*TASK DETAILS:*
Please give again, word for word, the lines that lie between the start of the listing below and the line with "Someone carried the orange-coloured ball", both included.

*THE DATA:*
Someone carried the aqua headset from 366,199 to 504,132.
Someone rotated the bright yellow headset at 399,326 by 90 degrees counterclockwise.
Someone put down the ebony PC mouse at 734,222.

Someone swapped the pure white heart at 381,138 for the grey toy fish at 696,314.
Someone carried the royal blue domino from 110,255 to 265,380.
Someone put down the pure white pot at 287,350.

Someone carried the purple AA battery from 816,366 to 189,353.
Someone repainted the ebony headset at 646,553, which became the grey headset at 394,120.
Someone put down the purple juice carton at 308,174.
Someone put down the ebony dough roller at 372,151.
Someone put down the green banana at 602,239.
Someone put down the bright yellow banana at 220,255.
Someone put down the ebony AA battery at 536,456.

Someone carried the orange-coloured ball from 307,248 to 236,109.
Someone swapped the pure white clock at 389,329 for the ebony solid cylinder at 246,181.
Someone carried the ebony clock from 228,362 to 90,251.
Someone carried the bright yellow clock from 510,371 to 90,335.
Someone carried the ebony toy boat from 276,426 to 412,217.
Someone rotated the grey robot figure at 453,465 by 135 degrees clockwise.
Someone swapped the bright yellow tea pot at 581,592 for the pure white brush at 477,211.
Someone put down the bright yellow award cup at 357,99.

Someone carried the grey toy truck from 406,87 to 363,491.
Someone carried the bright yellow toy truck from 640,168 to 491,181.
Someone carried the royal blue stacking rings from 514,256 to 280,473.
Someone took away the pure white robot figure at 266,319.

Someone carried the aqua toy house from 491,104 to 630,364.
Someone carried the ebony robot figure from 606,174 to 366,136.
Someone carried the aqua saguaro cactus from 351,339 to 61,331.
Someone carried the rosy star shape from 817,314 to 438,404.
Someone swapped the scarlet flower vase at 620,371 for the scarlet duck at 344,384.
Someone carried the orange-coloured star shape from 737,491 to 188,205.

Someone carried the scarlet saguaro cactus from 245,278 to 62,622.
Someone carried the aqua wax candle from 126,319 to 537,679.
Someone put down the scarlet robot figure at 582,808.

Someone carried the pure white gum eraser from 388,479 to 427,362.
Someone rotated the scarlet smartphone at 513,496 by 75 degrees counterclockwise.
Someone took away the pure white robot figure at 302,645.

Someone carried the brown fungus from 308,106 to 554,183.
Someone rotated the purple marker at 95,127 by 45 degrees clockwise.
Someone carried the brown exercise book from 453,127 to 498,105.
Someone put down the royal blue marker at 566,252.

*ANSWER TO THE PROBLEM:*
Someone carried the aqua headset from 366,199 to 504,132.
Someone rotated the bright yellow headset at 399,326 by 90 degrees counterclockwise.
Someone put down the ebony PC mouse at 734,222.

Someone swapped the pure white heart at 381,138 for the grey toy fish at 696,314.
Someone carried the royal blue domino from 110,255 to 265,380.
Someone put down the pure white pot at 287,350.

Someone carried the purple AA battery from 816,366 to 189,353.
Someone repainted the ebony headset at 646,553, which became the grey headset at 394,120.
Someone put down the purple juice carton at 308,174.
Someone put down the ebony dough roller at 372,151.
Someone put down the green banana at 602,239.
Someone put down the bright yellow banana at 220,255.
Someone put down the ebony AA battery at 536,456.

Someone carried the orange-coloured ball from 307,248 to 236,109.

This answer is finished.